(Given records begins)

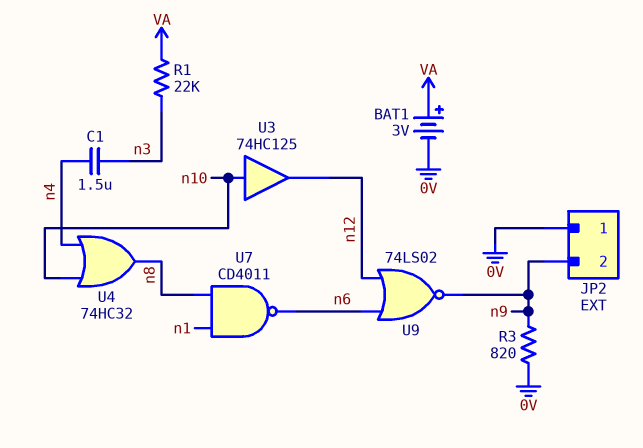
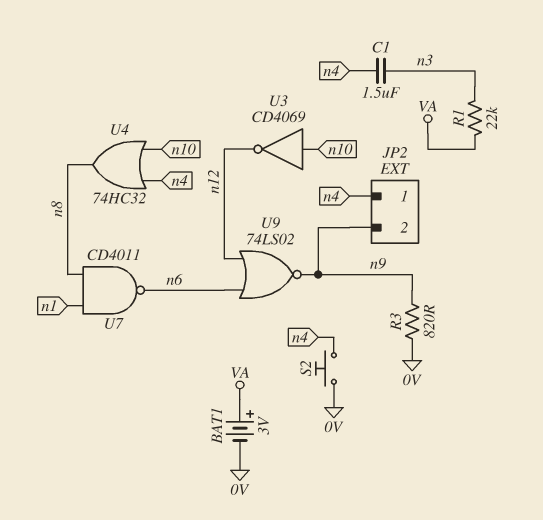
JP2 pin 1: 0V -> n4
S2: none -> button (0V, n4)
U3: buffer 74HC125 (in n10, out n12) -> NOT CD4069 (in n10, out n12)

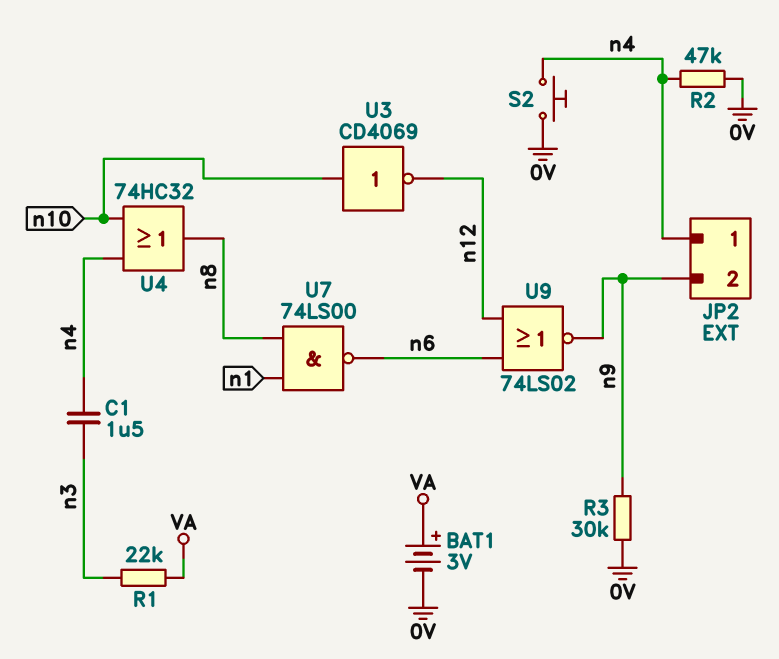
R2: none -> 47k (0V, n4)
R3: 820 (0V, n9) -> 30k (0V, n9)
U7: NAND CD4011 (in n1, in n8, out n6) -> NAND 74LS00 (in n1, in n8, out n6)

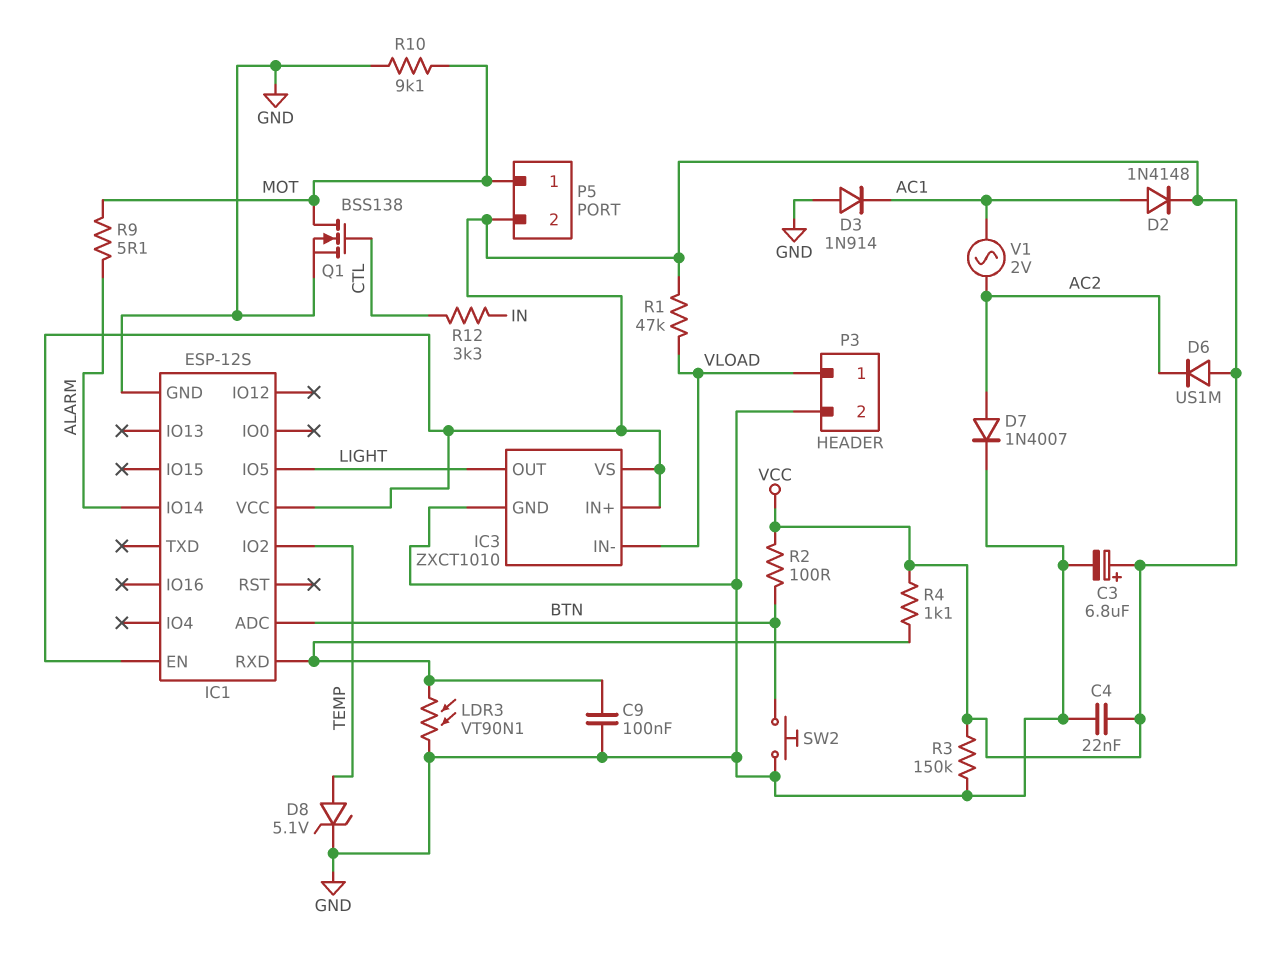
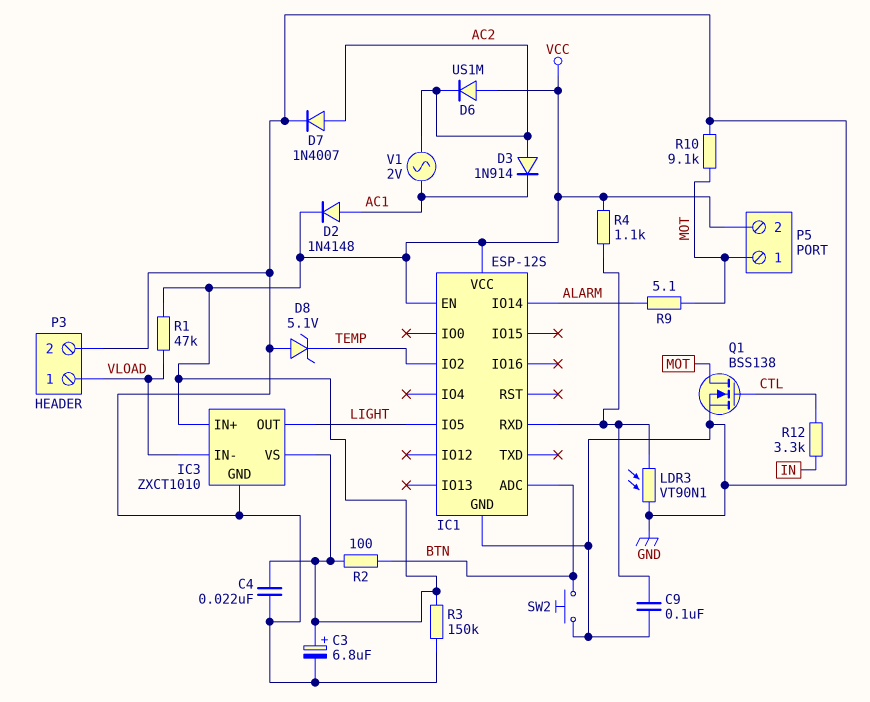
D3: diode 1N914 (A GND, K AC1) -> diode 1N914 (A AC2, K AC1)
D8: zener 5.1V (A TEMP, K GND) -> zener 5.1V (A GND, K TEMP)

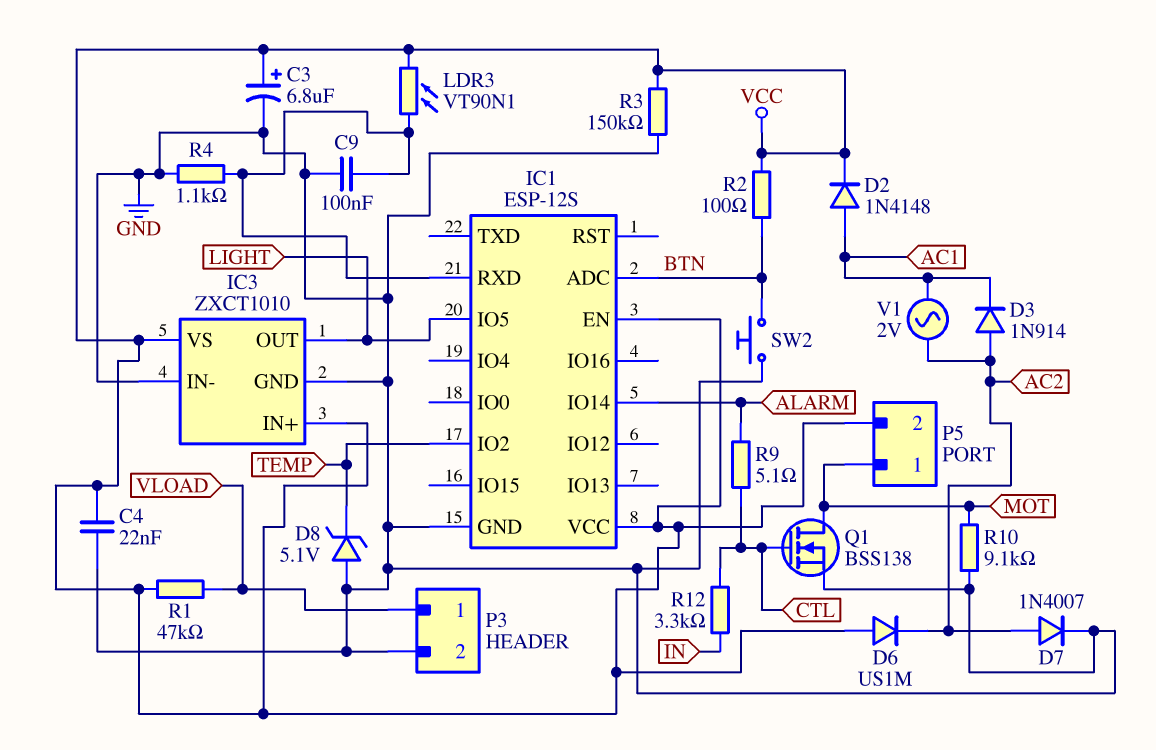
IC3 pin IN-: VLOAD -> GND
LDR3: VT90N1 (GND, IC1/RXD) -> VT90N1 (IC1/RXD, VCC)
R4: 1.1k (IC1/RXD, VCC) -> 1.1k (GND, IC1/RXD)
R9: 5.1 (ALARM, MOT) -> 5.1 (ALARM, CTL)

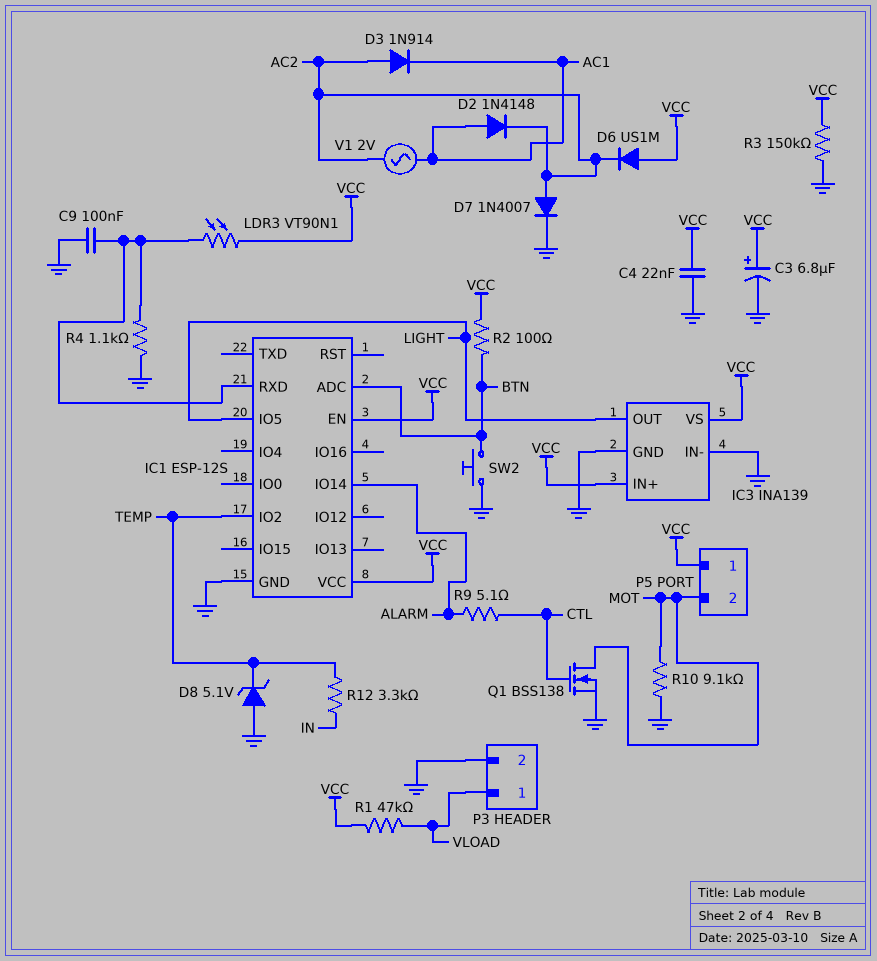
D2: diode 1N4148 (A AC1, K VCC) -> diode 1N4148 (A AC1, K AC2)
IC3: ZXCT1010 -> INA139
P5 pin 1: MOT -> VCC
P5 pin 2: VCC -> MOT
R12: 3.3k (CTL, IN) -> 3.3k (IN, TEMP)

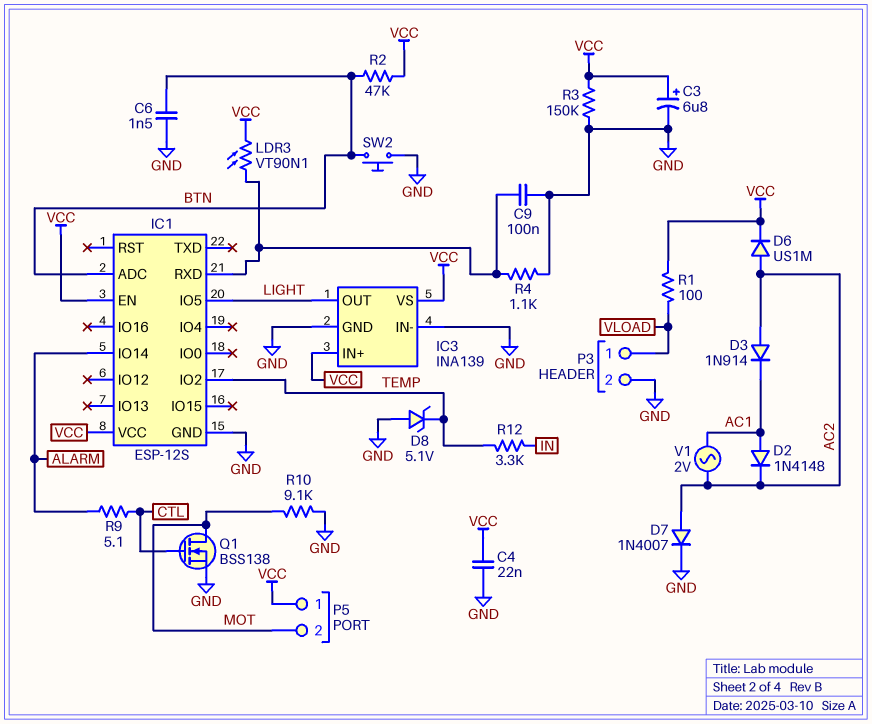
C6: none -> 1.5nF (BTN, GND)
D6: diode US1M (A VCC, K AC2) -> diode US1M (A AC2, K VCC)
R1: 47k (VCC, VLOAD) -> 100 (VCC, VLOAD)
R2: 100 (BTN, VCC) -> 47k (BTN, VCC)

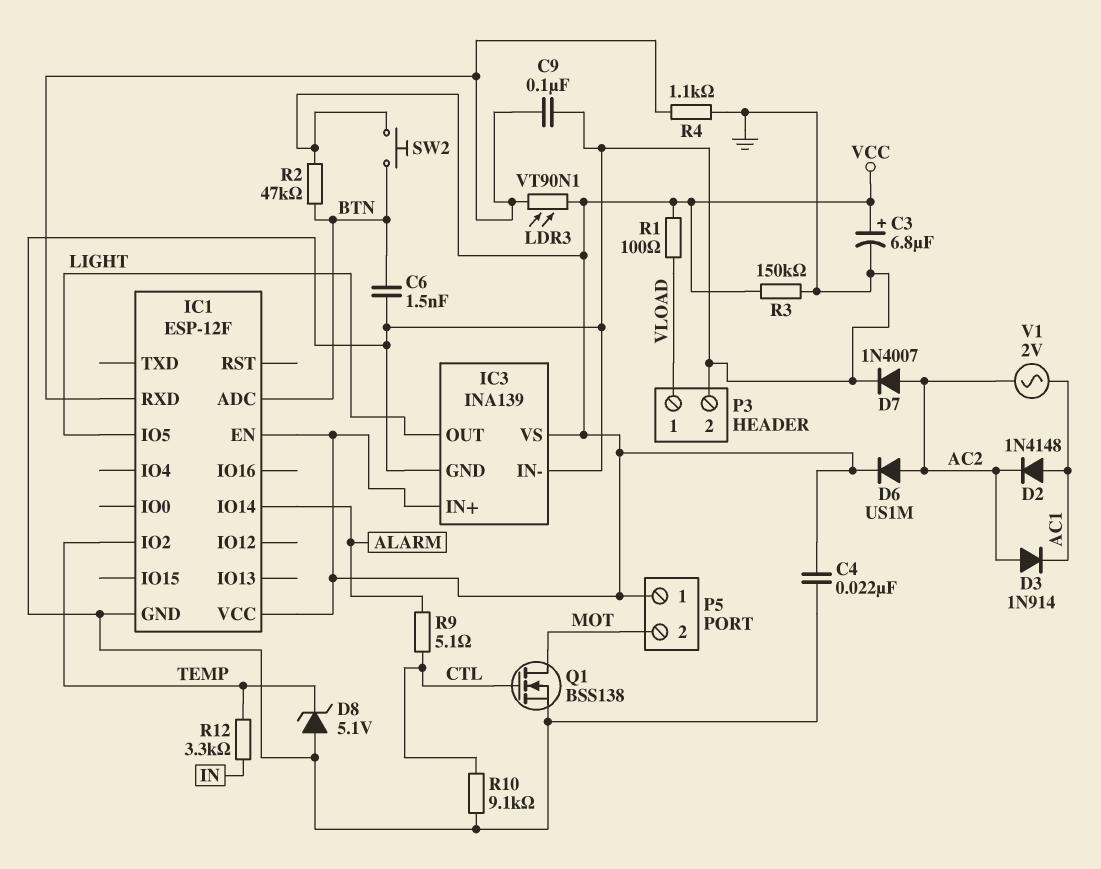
IC1: ESP-12S -> ESP-12F
R10: 9.1k (GND, MOT) -> 9.1k (CTL, GND)
SW2: button (BTN, GND) -> button (BTN, VCC)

(Given records ends)

## Task description
This exercise requires the lines of the entries containing the string "VLOAD".

## Your response
IC3 pin IN-: VLOAD -> GND
R1: 47k (VCC, VLOAD) -> 100 (VCC, VLOAD)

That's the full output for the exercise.